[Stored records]

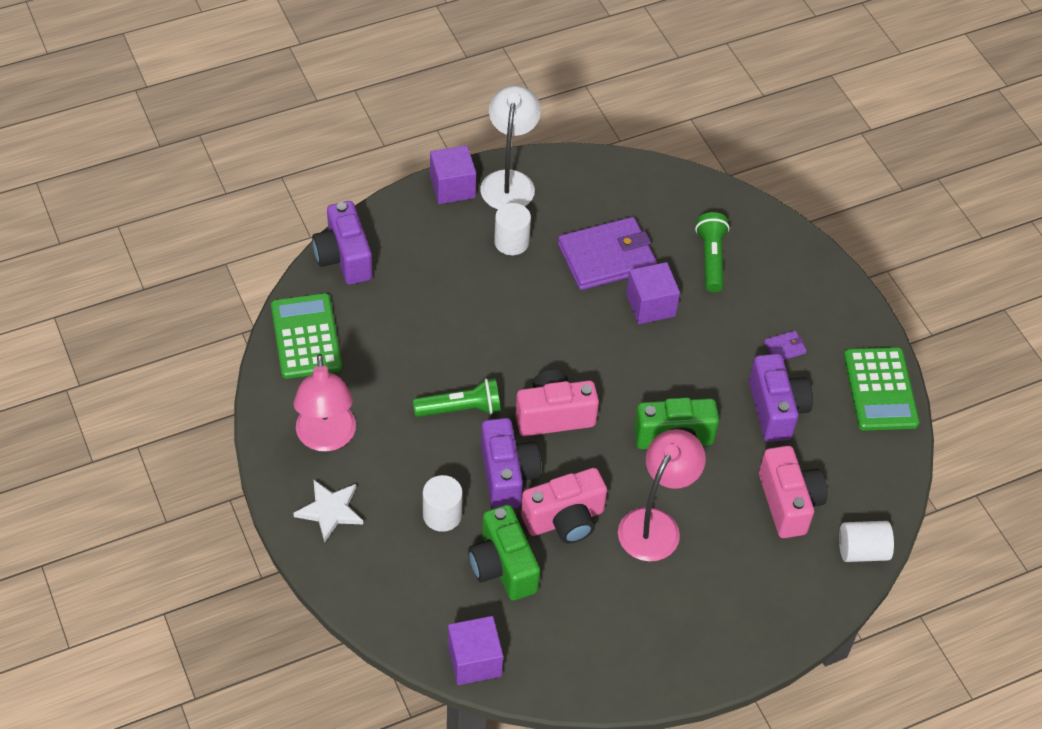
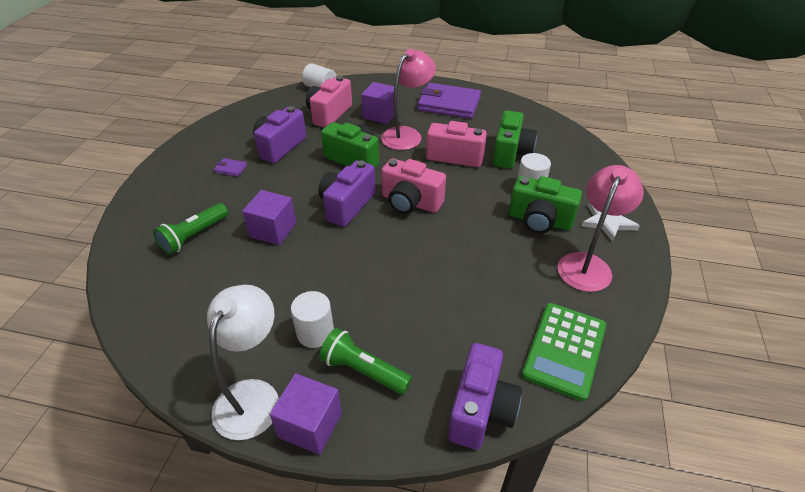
camera: 140 degrees left, 10 degrees down
(403, 470) = (539, 220): none -> green camera
(461, 409) = (470, 235): green flashlight -> green flashlight (363, 371)
(474, 660) = (557, 129): purple cube -> purple cube (380, 114)
(507, 475) = (471, 188): purple camera -> purple camera (347, 205)
(509, 181) = (253, 395): white lamp -> white lamp turned 150 degrees clockwise
(606, 257) = (259, 277): purple wallet -> purple wallet (449, 104)
(655, 524) = (407, 134): pink lamp -> pink lamp turned 150 degrees clockwise
(880, 389) = (215, 130): green calculator -> none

Work order -> Return the span of lines in the data above that opens at the line with "(403, 470) = (539, 220): none -> green camera" and closes at the line with "(606, 257) = (259, 277): purple", exactly, ends included, nothing else.

Written response ->
(403, 470) = (539, 220): none -> green camera
(461, 409) = (470, 235): green flashlight -> green flashlight (363, 371)
(474, 660) = (557, 129): purple cube -> purple cube (380, 114)
(507, 475) = (471, 188): purple camera -> purple camera (347, 205)
(509, 181) = (253, 395): white lamp -> white lamp turned 150 degrees clockwise
(606, 257) = (259, 277): purple wallet -> purple wallet (449, 104)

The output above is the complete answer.